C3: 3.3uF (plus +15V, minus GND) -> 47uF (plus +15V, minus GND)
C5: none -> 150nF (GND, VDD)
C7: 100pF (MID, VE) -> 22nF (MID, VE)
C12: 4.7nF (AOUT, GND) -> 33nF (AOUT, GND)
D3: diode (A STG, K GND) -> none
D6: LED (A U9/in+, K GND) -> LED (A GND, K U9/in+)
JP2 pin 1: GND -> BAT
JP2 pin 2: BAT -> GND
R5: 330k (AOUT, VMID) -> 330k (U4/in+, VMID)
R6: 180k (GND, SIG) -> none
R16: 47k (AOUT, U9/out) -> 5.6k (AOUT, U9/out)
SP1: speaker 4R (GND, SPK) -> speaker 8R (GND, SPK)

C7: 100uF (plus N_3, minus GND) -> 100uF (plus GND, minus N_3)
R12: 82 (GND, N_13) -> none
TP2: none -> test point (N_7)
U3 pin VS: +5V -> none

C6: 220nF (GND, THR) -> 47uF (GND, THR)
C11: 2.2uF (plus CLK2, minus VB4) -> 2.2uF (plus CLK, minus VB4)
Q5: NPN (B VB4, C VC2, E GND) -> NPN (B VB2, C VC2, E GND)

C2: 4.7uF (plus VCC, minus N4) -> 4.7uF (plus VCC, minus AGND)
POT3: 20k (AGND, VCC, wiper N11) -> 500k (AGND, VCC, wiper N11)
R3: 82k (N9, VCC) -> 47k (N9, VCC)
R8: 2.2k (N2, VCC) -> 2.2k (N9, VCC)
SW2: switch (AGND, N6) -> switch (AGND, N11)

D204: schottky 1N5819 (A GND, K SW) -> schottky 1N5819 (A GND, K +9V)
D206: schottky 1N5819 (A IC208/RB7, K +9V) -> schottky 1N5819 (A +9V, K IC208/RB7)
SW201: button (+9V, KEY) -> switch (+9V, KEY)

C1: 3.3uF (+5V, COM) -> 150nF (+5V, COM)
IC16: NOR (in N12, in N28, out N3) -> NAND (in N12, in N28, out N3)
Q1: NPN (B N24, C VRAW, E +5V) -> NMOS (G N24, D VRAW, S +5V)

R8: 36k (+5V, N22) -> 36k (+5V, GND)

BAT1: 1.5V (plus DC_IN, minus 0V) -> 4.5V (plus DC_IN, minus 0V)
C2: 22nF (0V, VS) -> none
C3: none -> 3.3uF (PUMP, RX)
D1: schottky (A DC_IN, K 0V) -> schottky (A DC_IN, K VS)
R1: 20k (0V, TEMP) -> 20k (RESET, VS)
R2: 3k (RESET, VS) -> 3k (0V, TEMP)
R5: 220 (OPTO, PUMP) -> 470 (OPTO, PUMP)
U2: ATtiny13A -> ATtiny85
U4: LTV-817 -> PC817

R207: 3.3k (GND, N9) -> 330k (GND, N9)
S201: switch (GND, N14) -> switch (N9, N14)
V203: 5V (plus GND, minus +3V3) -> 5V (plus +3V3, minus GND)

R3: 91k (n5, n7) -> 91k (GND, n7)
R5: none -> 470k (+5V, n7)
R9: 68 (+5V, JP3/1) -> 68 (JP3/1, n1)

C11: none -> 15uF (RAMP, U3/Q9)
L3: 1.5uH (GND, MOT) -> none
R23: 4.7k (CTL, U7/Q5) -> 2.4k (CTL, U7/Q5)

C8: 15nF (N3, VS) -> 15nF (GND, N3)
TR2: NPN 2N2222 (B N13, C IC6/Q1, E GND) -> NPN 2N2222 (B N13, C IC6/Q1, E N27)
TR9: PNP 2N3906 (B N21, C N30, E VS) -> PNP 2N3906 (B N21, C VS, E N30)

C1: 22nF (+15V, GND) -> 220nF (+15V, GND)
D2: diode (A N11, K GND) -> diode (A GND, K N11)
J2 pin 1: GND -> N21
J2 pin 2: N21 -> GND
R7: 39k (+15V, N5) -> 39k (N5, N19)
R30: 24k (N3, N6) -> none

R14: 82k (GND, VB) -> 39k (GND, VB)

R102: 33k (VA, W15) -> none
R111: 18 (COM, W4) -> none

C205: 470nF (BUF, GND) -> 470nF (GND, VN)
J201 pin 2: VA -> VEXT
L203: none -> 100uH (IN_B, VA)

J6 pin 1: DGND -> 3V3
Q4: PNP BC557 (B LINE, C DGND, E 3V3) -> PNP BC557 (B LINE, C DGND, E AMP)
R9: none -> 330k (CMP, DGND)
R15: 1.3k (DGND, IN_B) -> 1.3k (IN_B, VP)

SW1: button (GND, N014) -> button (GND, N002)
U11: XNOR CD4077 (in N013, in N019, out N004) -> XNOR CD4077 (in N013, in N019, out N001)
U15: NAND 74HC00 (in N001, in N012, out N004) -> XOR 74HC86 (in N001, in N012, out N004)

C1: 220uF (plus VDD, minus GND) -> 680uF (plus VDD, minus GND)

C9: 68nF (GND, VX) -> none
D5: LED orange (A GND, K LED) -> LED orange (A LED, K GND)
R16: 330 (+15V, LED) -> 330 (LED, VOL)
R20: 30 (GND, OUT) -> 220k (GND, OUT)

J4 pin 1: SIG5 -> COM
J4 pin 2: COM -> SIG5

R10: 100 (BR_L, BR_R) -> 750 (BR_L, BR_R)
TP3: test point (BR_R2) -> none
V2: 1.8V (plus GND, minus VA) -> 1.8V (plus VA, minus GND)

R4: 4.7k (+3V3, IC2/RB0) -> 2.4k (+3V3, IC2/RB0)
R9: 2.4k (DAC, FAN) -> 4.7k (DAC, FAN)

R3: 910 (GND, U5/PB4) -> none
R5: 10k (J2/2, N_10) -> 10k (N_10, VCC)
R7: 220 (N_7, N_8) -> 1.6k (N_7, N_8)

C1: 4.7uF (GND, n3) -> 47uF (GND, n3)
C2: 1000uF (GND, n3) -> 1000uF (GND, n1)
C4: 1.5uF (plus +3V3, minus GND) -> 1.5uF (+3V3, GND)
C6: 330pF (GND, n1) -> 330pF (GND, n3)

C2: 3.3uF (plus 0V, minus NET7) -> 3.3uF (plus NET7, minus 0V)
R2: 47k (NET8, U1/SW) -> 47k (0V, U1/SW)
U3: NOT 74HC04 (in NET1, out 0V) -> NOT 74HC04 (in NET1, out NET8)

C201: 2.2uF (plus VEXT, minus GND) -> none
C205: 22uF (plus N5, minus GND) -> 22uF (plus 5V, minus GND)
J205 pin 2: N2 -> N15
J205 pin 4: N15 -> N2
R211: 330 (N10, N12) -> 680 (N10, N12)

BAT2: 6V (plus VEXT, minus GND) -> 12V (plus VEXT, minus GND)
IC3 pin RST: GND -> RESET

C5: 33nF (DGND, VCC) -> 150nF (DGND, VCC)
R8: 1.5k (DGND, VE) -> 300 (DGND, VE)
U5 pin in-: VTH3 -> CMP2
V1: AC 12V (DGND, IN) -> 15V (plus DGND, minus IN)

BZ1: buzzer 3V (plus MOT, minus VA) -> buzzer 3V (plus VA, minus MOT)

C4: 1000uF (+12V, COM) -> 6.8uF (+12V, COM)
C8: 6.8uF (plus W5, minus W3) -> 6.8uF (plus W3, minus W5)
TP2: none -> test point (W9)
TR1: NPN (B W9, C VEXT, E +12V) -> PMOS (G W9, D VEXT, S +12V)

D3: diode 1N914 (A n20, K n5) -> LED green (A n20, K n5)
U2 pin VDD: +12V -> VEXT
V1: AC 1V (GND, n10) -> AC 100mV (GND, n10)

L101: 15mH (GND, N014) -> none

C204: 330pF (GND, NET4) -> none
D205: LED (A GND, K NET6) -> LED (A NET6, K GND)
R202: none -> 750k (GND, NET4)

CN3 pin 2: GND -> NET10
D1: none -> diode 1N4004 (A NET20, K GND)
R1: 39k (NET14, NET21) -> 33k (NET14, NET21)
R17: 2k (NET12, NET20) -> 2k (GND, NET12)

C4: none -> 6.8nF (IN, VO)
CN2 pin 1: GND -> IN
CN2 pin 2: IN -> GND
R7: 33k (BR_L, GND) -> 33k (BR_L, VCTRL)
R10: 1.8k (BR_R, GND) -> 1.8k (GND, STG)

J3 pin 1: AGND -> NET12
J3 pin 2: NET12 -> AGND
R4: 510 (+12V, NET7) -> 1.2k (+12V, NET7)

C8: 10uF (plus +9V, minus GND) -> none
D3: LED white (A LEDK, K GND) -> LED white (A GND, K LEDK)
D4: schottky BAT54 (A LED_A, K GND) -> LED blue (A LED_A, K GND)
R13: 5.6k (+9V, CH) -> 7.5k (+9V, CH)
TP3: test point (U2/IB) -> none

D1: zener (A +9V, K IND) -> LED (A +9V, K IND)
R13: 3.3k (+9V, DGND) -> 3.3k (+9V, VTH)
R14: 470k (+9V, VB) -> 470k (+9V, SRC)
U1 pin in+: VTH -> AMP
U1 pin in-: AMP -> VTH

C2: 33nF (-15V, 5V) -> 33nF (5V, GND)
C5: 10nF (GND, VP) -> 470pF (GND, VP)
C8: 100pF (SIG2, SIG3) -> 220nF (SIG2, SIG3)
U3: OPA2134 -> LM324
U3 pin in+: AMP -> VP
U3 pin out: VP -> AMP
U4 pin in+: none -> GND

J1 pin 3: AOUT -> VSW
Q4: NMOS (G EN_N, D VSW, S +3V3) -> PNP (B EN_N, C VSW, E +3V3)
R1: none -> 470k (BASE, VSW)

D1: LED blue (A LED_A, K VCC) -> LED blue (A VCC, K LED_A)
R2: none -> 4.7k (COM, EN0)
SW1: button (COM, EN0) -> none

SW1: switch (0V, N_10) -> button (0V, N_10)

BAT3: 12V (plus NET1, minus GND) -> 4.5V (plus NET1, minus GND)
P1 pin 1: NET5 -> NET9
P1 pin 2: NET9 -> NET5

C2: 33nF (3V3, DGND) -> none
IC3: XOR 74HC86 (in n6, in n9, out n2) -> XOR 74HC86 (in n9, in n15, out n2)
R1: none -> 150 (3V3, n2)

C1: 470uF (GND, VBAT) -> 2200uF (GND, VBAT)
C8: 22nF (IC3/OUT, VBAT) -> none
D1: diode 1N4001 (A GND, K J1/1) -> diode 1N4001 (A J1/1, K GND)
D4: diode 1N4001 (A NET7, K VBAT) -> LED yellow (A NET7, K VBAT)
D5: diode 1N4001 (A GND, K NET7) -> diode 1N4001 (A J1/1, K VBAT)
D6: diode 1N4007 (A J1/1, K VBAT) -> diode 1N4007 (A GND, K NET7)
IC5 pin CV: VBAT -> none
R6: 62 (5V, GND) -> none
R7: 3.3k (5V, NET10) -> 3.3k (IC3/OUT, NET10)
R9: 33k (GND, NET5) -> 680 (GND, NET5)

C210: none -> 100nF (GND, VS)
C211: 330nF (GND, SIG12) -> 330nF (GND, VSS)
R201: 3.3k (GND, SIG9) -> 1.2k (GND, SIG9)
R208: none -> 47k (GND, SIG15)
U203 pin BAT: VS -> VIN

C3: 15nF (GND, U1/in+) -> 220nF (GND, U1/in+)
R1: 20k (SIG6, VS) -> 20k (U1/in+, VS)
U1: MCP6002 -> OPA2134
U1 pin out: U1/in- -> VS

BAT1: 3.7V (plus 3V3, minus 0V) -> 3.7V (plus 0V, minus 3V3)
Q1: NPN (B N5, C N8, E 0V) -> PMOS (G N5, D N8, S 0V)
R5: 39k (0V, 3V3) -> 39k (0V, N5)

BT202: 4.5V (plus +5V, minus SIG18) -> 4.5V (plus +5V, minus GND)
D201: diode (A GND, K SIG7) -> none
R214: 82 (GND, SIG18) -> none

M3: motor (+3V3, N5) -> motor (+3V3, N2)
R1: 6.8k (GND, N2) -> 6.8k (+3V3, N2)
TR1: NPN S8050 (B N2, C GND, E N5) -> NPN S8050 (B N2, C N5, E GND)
* * *
- [What you will do] Restate word for word the lines in the material above from the one with "R207: 3.3k (GND, N9) -> 330k (GND, N9)" to the one with "L3: 1.5uH (GND, MOT) -> none"; both of those lines count, and nothing else does.

- [Result]
R207: 3.3k (GND, N9) -> 330k (GND, N9)
S201: switch (GND, N14) -> switch (N9, N14)
V203: 5V (plus GND, minus +3V3) -> 5V (plus +3V3, minus GND)

R3: 91k (n5, n7) -> 91k (GND, n7)
R5: none -> 470k (+5V, n7)
R9: 68 (+5V, JP3/1) -> 68 (JP3/1, n1)

C11: none -> 15uF (RAMP, U3/Q9)
L3: 1.5uH (GND, MOT) -> none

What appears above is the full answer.